▶ [PROMPT] Would you please reproduce all the entries word for word, minus the pictures?

DATASET ENTRIES START

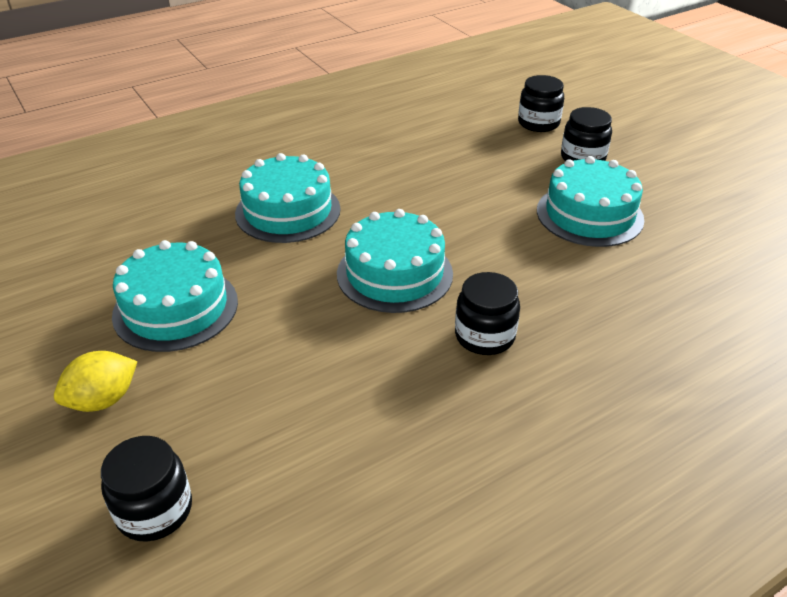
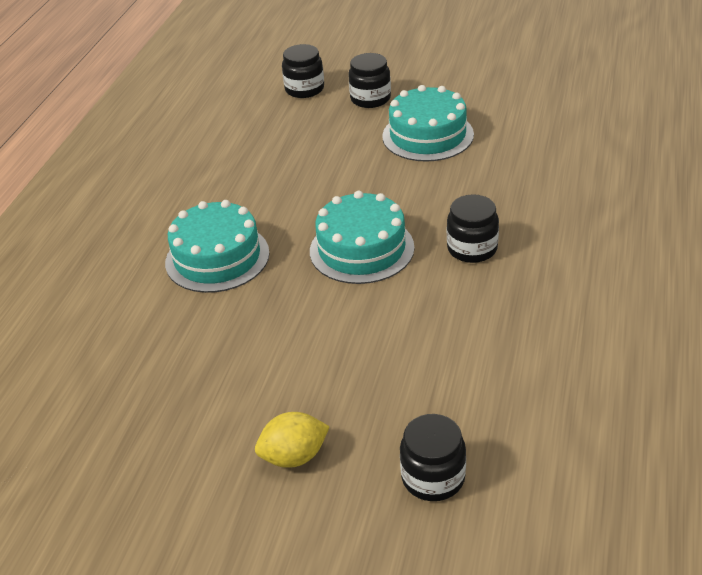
camera: 40 degrees left, 0 degrees up
(103, 400) = (294, 456): yellow lemon -> yellow lemon turned 60 degrees clockwise
(176, 308) = (245, 372): turquoise cake -> none

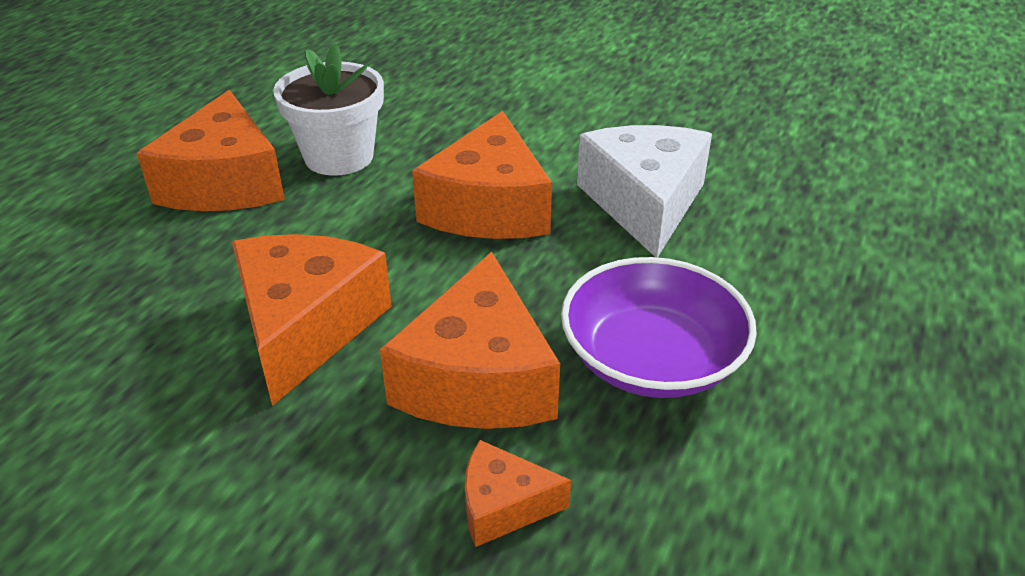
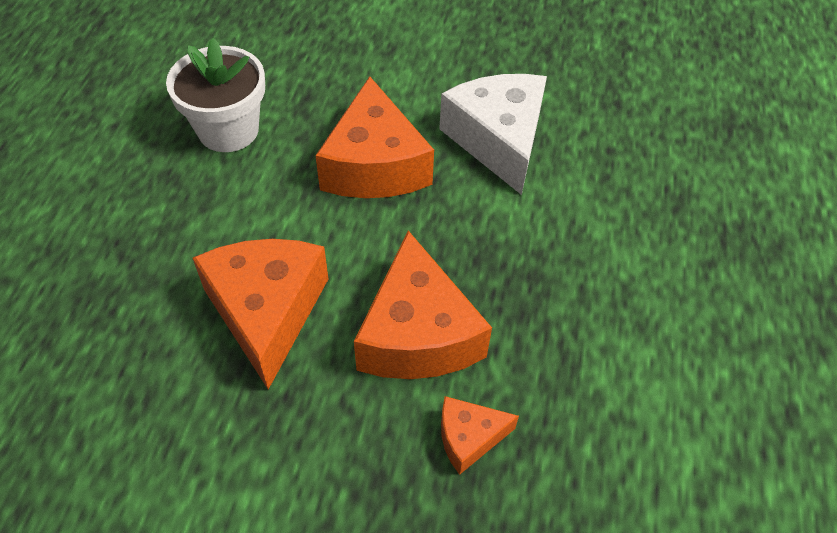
camera: 15 degrees left, 15 degrees up
(225, 182) = (138, 175): orange cheese -> none
(651, 359) = (540, 290): purple bowl -> none

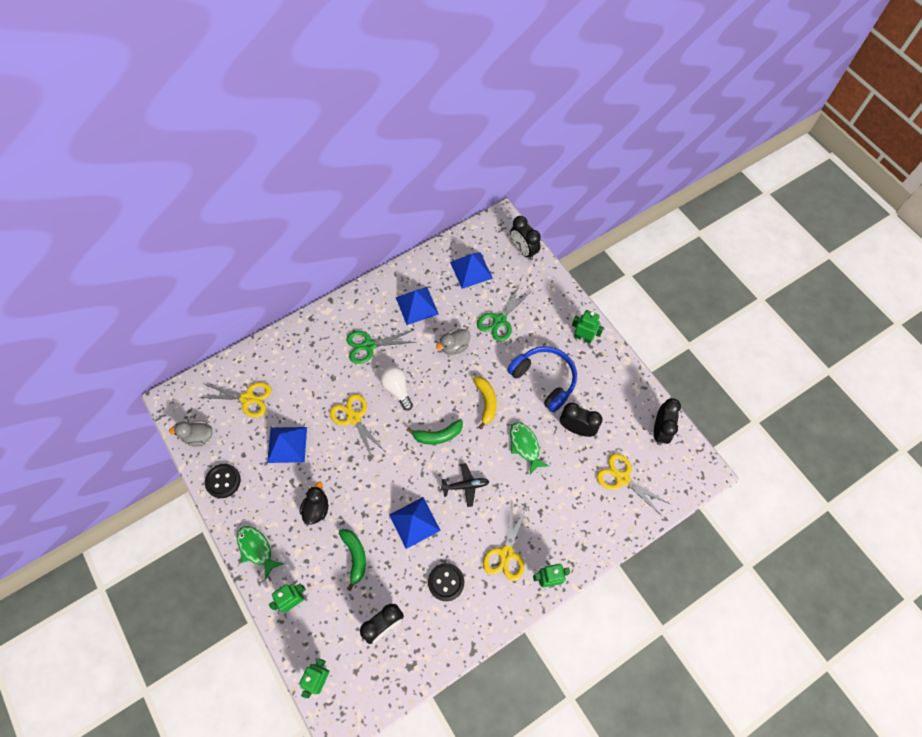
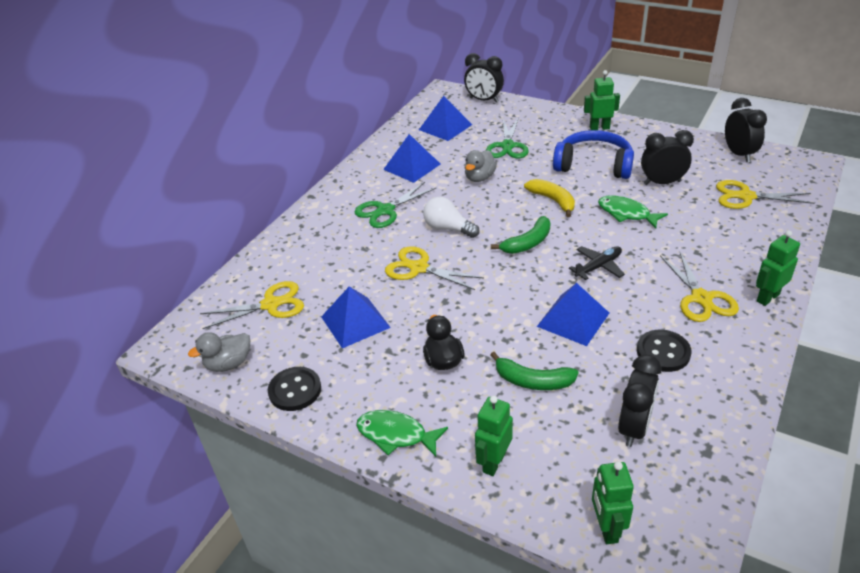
camera: 25 degrees left, 25 degrees down
(355, 556) = (533, 381): green banana -> green banana turned 150 degrees clockwise

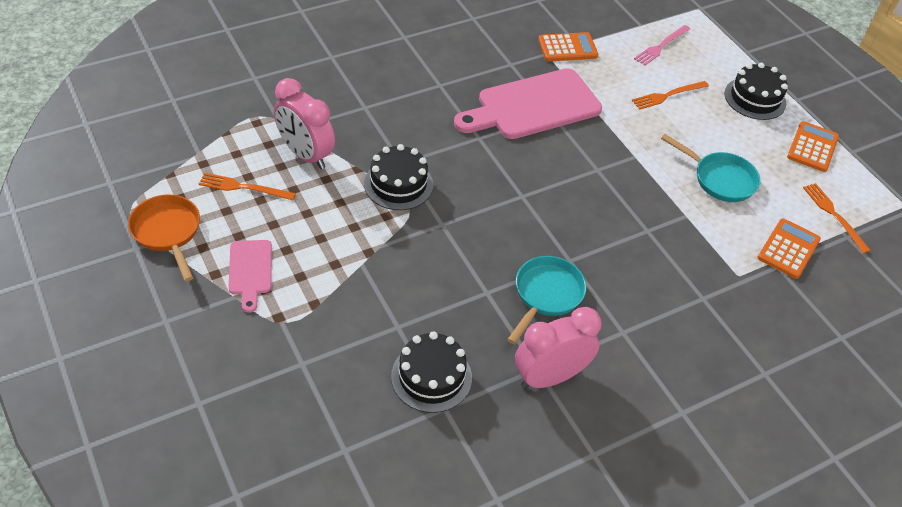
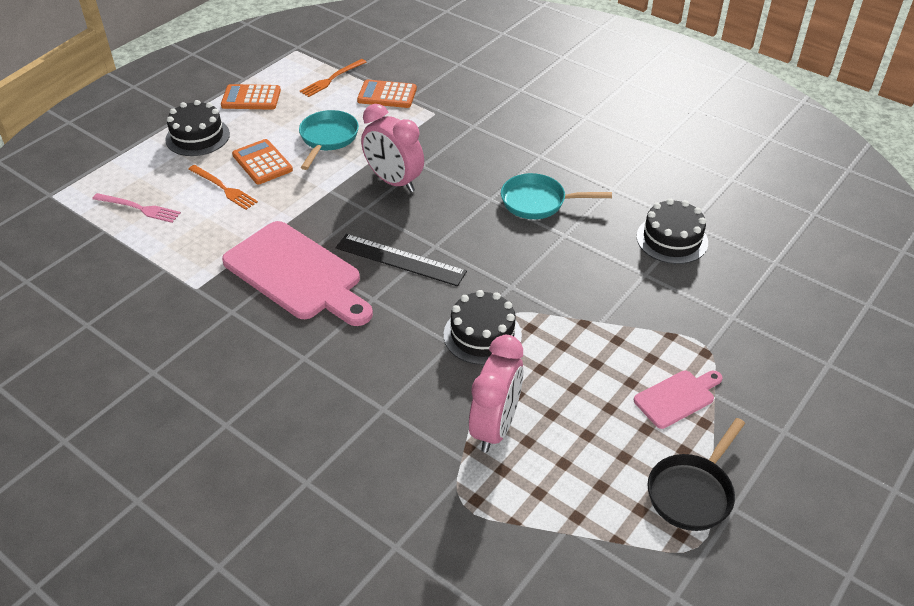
camera: 110 degrees left, 5 degrees down
(168, 232) = (692, 492): orange pan -> black pan
(243, 187) = (582, 459): orange fork -> none
(516, 168) = (400, 260): none -> black ruler
(549, 377) = (613, 181): pink clock -> pink clock (394, 181)
(567, 48) = (177, 275): orange calculator -> orange calculator (262, 162)

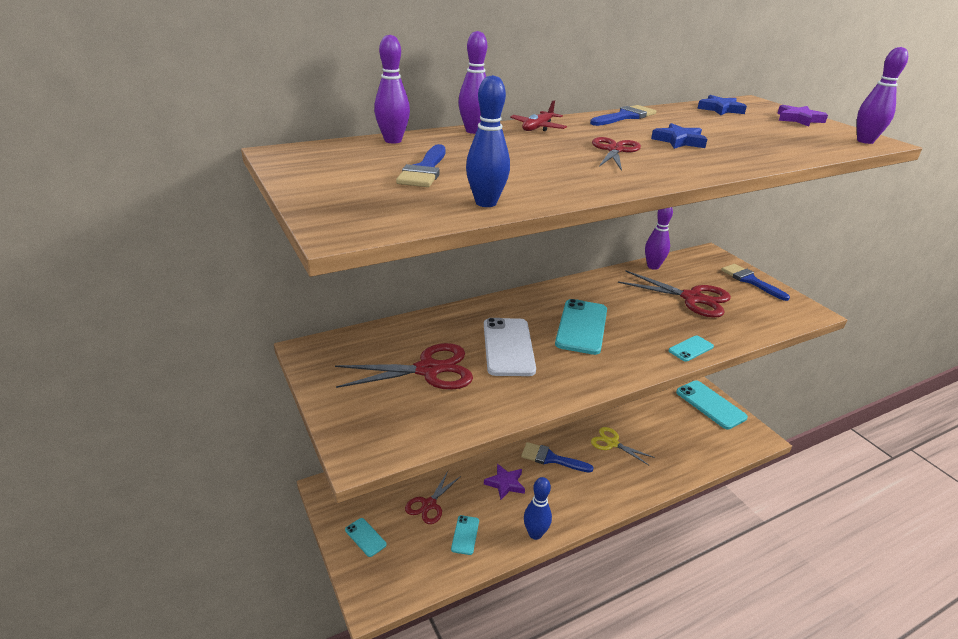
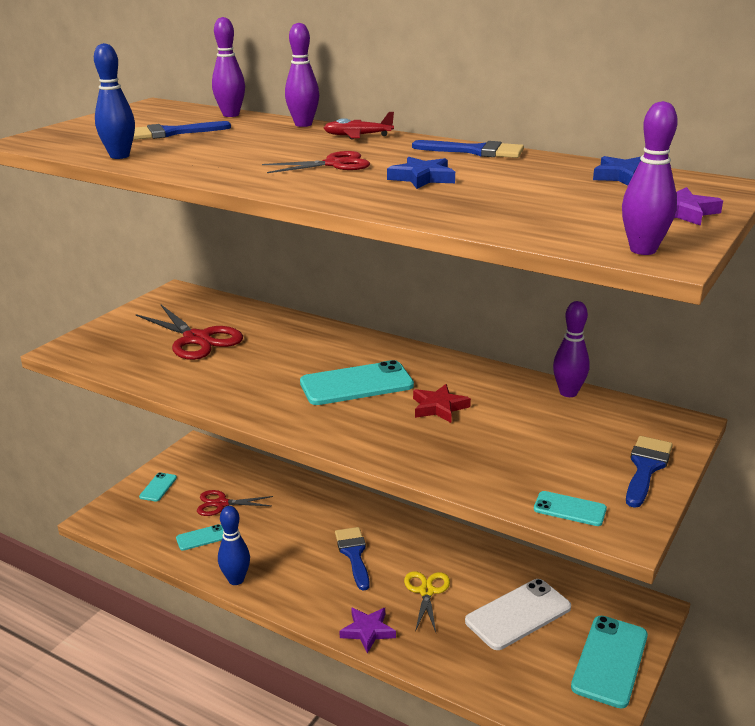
camera: 60 degrees right, 5 degrees down
(505, 483) = (287, 537): purple star -> purple star (368, 631)
(508, 347) = (272, 360): white phone -> white phone (518, 614)
(640, 310) = (439, 407): none -> red star
(690, 349) = (391, 454): turquoise phone -> turquoise phone (569, 509)
(692, 298) = (521, 434): red scissors -> none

DATASET ENTRIES END

▶ [RESPONSE FOR THIS EXERCISE]
camera: 40 degrees left, 0 degrees up
(103, 400) = (294, 456): yellow lemon -> yellow lemon turned 60 degrees clockwise
(176, 308) = (245, 372): turquoise cake -> none

camera: 15 degrees left, 15 degrees up
(225, 182) = (138, 175): orange cheese -> none
(651, 359) = (540, 290): purple bowl -> none

camera: 25 degrees left, 25 degrees down
(355, 556) = (533, 381): green banana -> green banana turned 150 degrees clockwise

camera: 110 degrees left, 5 degrees down
(168, 232) = (692, 492): orange pan -> black pan
(243, 187) = (582, 459): orange fork -> none
(516, 168) = (400, 260): none -> black ruler
(549, 377) = (613, 181): pink clock -> pink clock (394, 181)
(567, 48) = (177, 275): orange calculator -> orange calculator (262, 162)

camera: 60 degrees right, 5 degrees down
(505, 483) = (287, 537): purple star -> purple star (368, 631)
(508, 347) = (272, 360): white phone -> white phone (518, 614)
(640, 310) = (439, 407): none -> red star
(690, 349) = (391, 454): turquoise phone -> turquoise phone (569, 509)
(692, 298) = (521, 434): red scissors -> none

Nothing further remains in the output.